===== SUPPLIED DATA =====

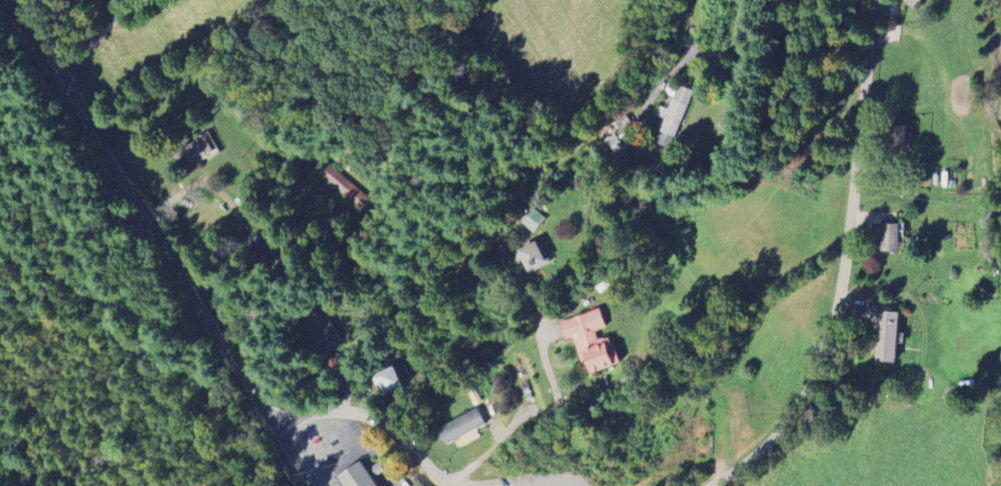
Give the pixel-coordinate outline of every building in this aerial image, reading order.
[(921,0),(902,0),(915,9),(921,0)] [(692,91),(679,86),(677,90),(668,87),(665,93),(673,96),(668,109),(659,106),(655,116),(664,119),(655,143),(672,149),(692,91)] [(600,134),(612,157),(624,150),(613,128),(600,134)] [(212,153),(203,137),(173,154),(183,171),(212,153)] [(533,233),(546,220),(532,207),(520,221),(533,233)] [(898,224),(880,224),(881,251),(899,251),(898,224)] [(550,263),(545,252),(541,254),(535,242),(517,250),(528,274),(550,263)] [(620,364),(611,336),(599,340),(596,331),(607,328),(601,309),(560,322),(566,340),(575,337),(587,374),(620,364)] [(895,363),(897,312),(877,312),(875,362),(895,363)] [(310,321),(323,350),(340,342),(327,313),(310,321)] [(383,394),(404,386),(396,367),(376,375),(383,394)] [(436,430),(445,446),(485,425),(476,408),(436,430)] [(338,475),(346,485),(382,485),(362,458),(338,475)]
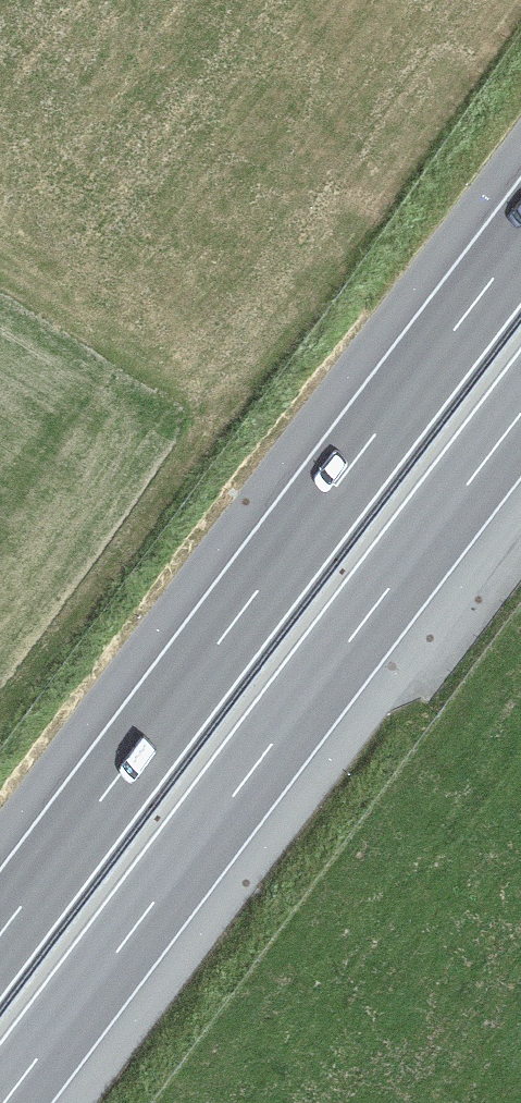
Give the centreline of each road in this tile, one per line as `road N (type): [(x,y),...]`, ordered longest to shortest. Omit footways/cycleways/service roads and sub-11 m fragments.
road 1 (motorway): [(520,241),(0,933)]
road 2 (motorway): [(4,1102),(520,414)]

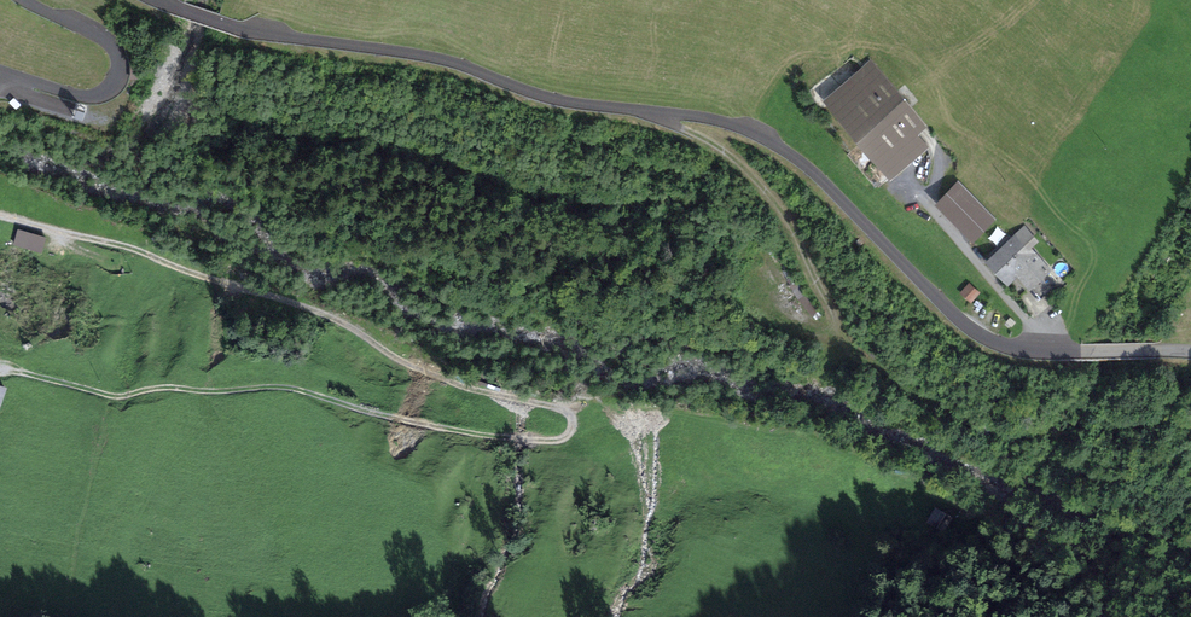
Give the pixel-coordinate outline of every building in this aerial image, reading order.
[(938,143),(879,65),(827,104),(886,182),(938,143)] [(82,121),(86,107),(77,104),(73,117),(82,121)] [(983,213),(962,190),(944,206),(965,229),(983,213)] [(46,237),(17,230),(13,244),(42,251),(46,237)] [(1034,241),(1025,231),(988,262),(1006,283),(1016,274),(1030,291),(1050,274),(1027,247),(1034,241)] [(933,506),(923,524),(938,532),(947,514),(933,506)]
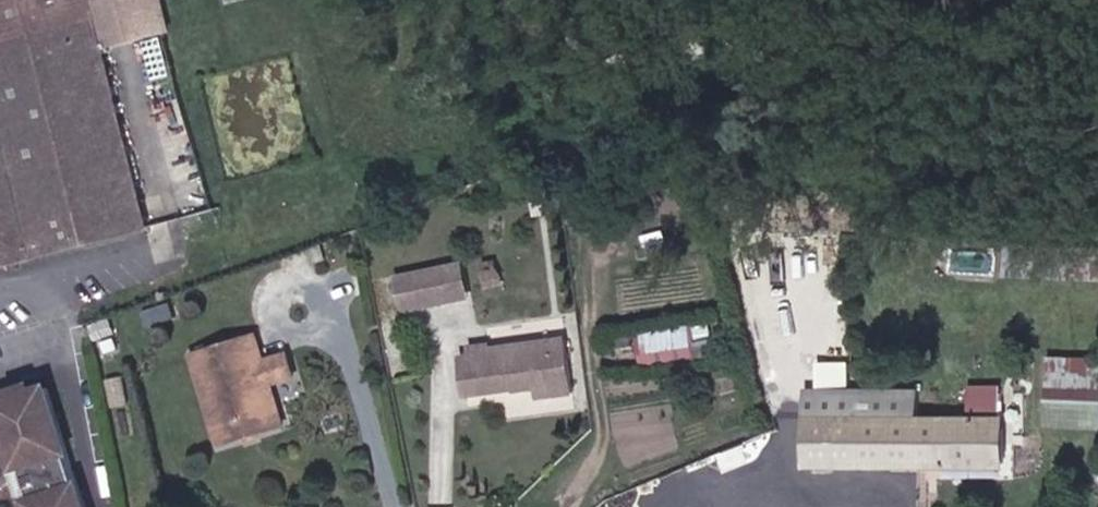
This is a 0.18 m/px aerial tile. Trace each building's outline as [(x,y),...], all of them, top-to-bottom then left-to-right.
[(143,222),(83,0),(0,0),(0,259),(143,222)] [(139,26),(159,20),(153,0),(132,0),(139,26)] [(154,29),(136,33),(148,77),(166,73),(154,29)] [(551,212),(550,202),(536,206),(537,214),(551,212)] [(489,264),(489,277),(504,274),(500,262),(489,264)] [(448,268),(455,300),(471,297),(464,265),(448,268)] [(400,278),(407,310),(455,300),(448,268),(400,278)] [(491,287),(506,284),(504,274),(489,277),(491,287)] [(691,327),(643,334),(642,346),(645,360),(696,353),(691,327)] [(255,336),(239,341),(247,367),(263,362),(255,336)] [(489,350),(490,358),(464,361),(468,394),(540,383),(542,394),(574,389),(566,338),(489,350)] [(247,367),(239,341),(193,355),(222,442),(282,424),(270,381),(293,373),(288,354),(263,362),(247,367)] [(1050,389),(1097,391),(1097,364),(1051,363),(1050,389)] [(0,398),(0,449),(15,444),(37,506),(88,506),(46,383),(0,398)] [(921,389),(810,389),(809,466),(1001,468),(1001,418),(972,417),(921,417),(921,389)] [(1049,424),(1097,426),(1097,391),(1050,389),(1049,424)] [(972,417),(1001,418),(1001,393),(972,393),(972,417)]
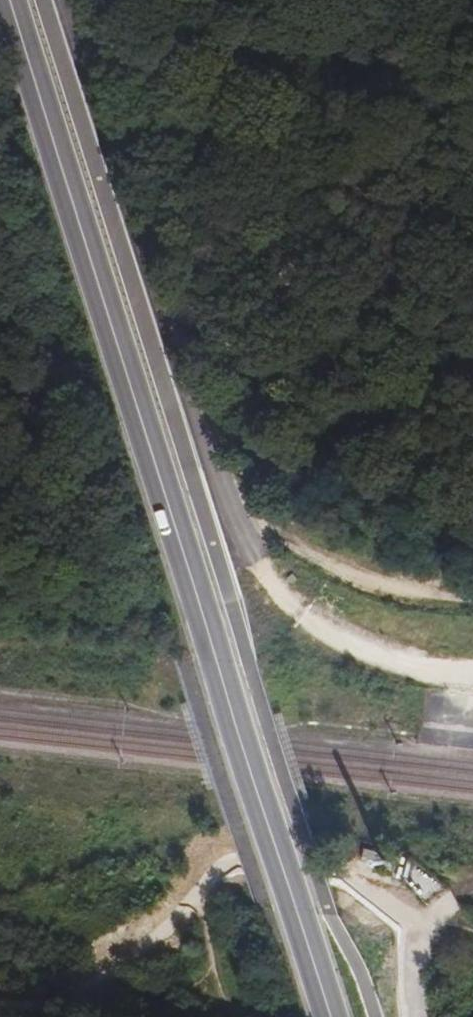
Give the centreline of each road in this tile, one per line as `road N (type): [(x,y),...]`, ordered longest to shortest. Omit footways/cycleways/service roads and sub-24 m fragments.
road 1 (secondary): [(14,0),(333,1016)]
road 2 (track): [(222,490),(359,0)]
road 3 (track): [(222,490),(472,362)]
road 4 (track): [(198,896),(134,962),(83,989),(25,1003),(0,998)]

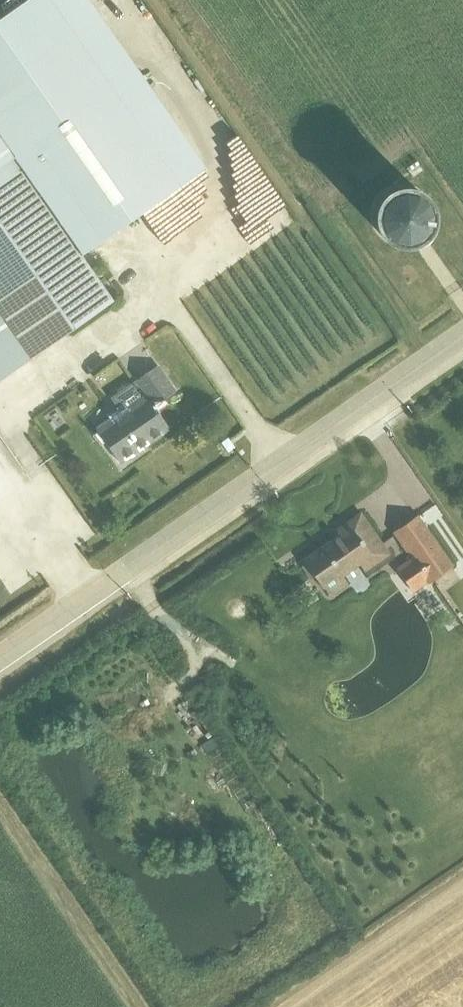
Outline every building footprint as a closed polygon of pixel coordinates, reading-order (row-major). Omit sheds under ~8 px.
[(30,358),(113,301),(81,255),(206,167),(88,0),(26,0),(0,18),(0,139),(22,170),(0,186),(0,315),(30,358)] [(22,170),(0,139),(0,186),(22,170)] [(424,220),(425,212),(431,210),(430,207),(424,209),(421,202),(416,196),(419,191),(416,189),(413,195),(406,192),(399,192),(398,186),(394,186),(395,192),(389,195),(383,201),(378,197),(376,200),(382,203),(379,211),(379,218),(373,219),(373,223),(379,222),(382,228),(388,233),(384,239),(386,240),(390,235),(397,238),(405,238),(406,244),(409,243),(408,237),(416,233),(420,229),(426,232),(427,230),(422,227),(424,220)] [(30,358),(0,315),(0,379),(30,358)] [(120,411),(96,428),(119,462),(168,428),(154,407),(176,391),(159,365),(134,382),(111,398),(120,411)] [(327,537),(292,559),(317,598),(384,557),(353,508),(322,528),(327,537)] [(382,526),(402,559),(388,567),(404,595),(447,569),(411,509),(382,526)]
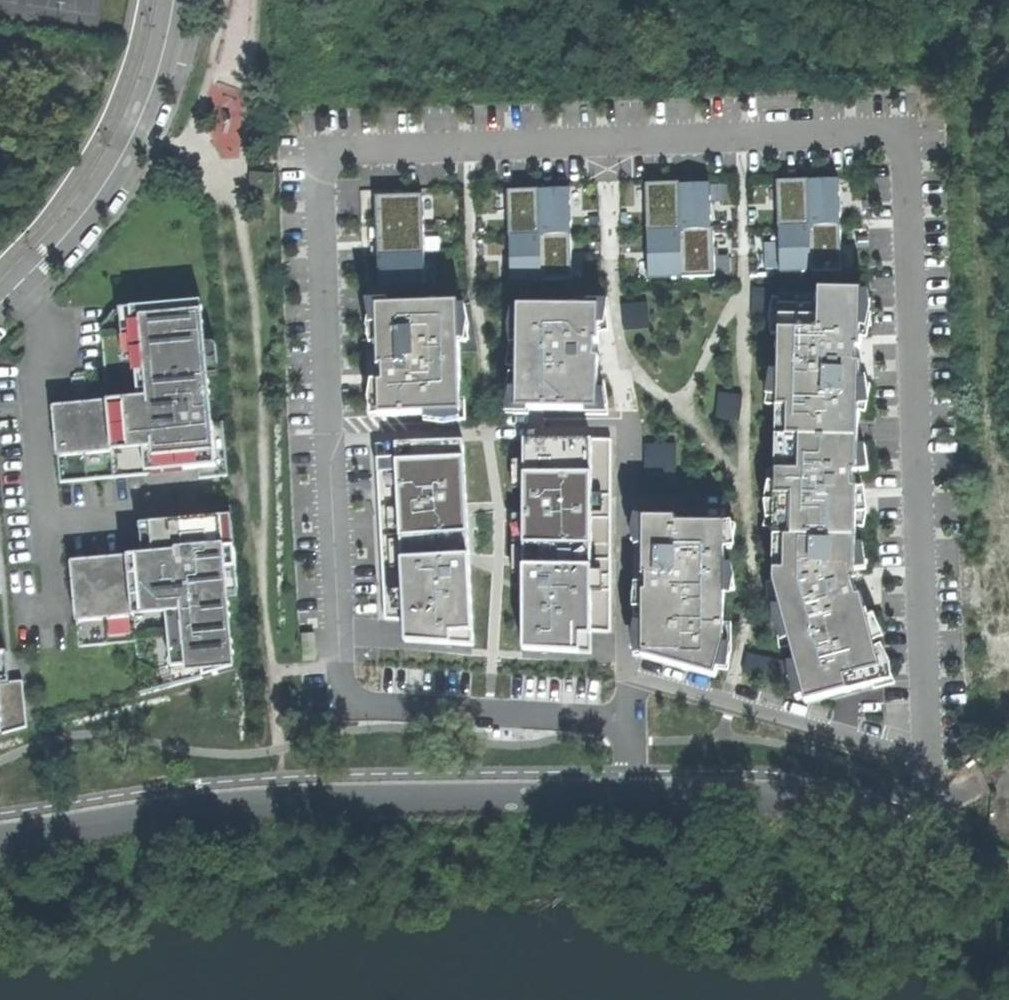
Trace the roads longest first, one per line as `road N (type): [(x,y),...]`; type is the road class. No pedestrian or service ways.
road 1 (residential): [(388,796),(383,736),(344,673),(339,641),(318,179),(325,157),(351,149),(886,133),(900,140),(906,158),(926,754),(926,805),(900,837)]
road 2 (unclassified): [(388,796),(221,803),(0,839)]
road 3 (residential): [(623,800),(628,416)]
road 4 (residential): [(172,0),(157,72),(123,155),(66,234),(0,303)]
road 5 (unclassified): [(900,837),(774,810),(623,800)]
road 6 (unclassified): [(623,800),(388,796)]

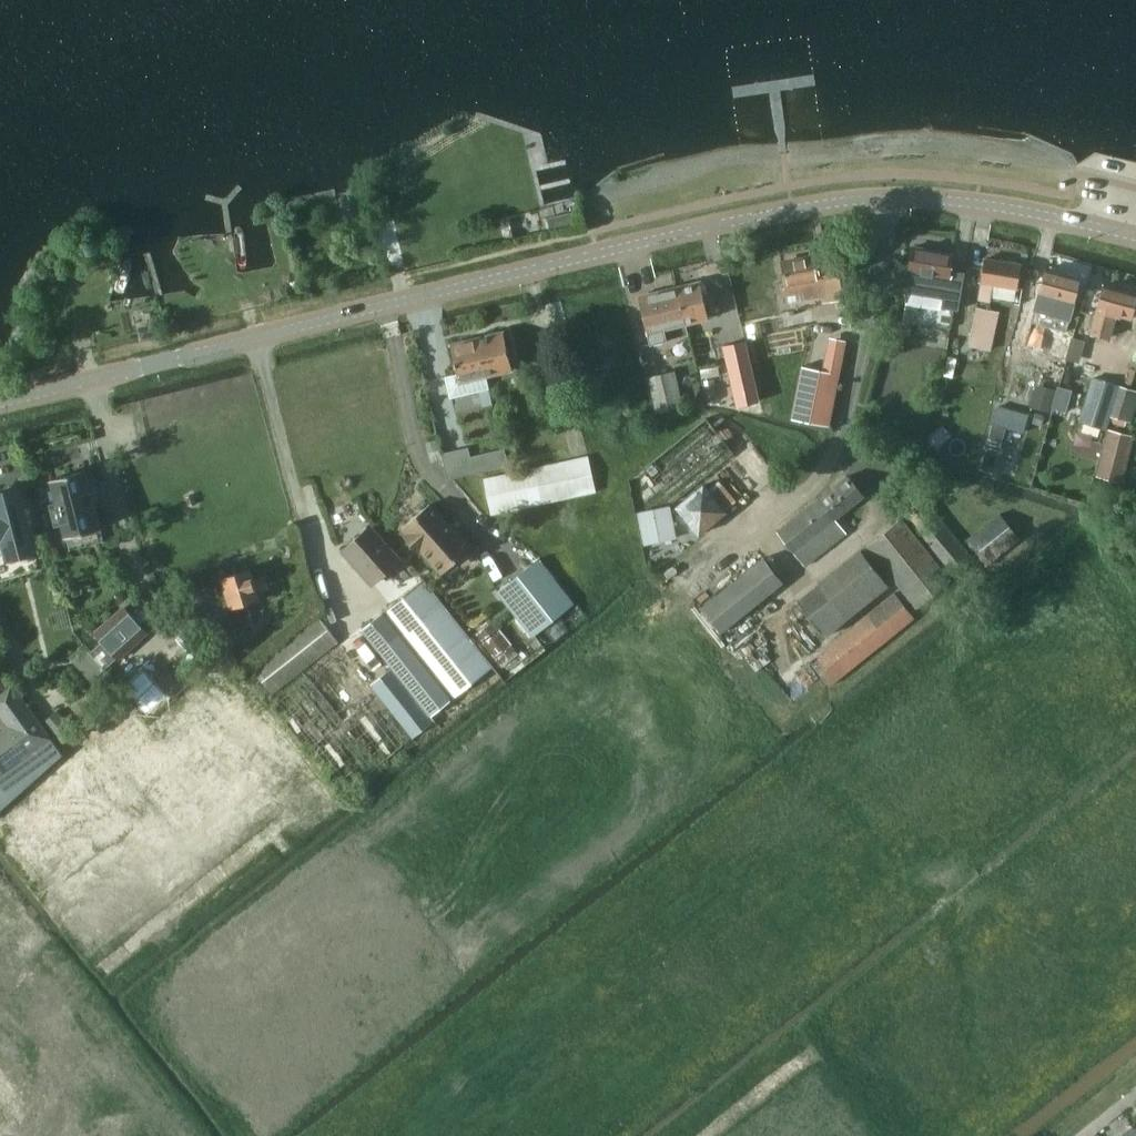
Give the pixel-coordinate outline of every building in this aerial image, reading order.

=====

*ASSIGNMENT*: Only the lines from the one with "Trace the roads" through the final line of the entries belong in the answer, set down exactly, with both ends included and no pictures.

*FINAL ANSWER*:
Trace the roads longest first, one per line as `road N (type): [(x,y),...]`; type is the road class. No pedestrian or service ways.
road 1 (residential): [(388,796),(383,736),(344,673),(339,641),(318,179),(325,157),(351,149),(886,133),(900,140),(906,158),(926,754),(926,805),(900,837)]
road 2 (unclassified): [(388,796),(221,803),(0,839)]
road 3 (residential): [(623,800),(628,416)]
road 4 (residential): [(172,0),(157,72),(123,155),(66,234),(0,303)]
road 5 (unclassified): [(900,837),(774,810),(623,800)]
road 6 (unclassified): [(623,800),(388,796)]

Give the pixel-coordinate outline of every building in this aerial image, reading order.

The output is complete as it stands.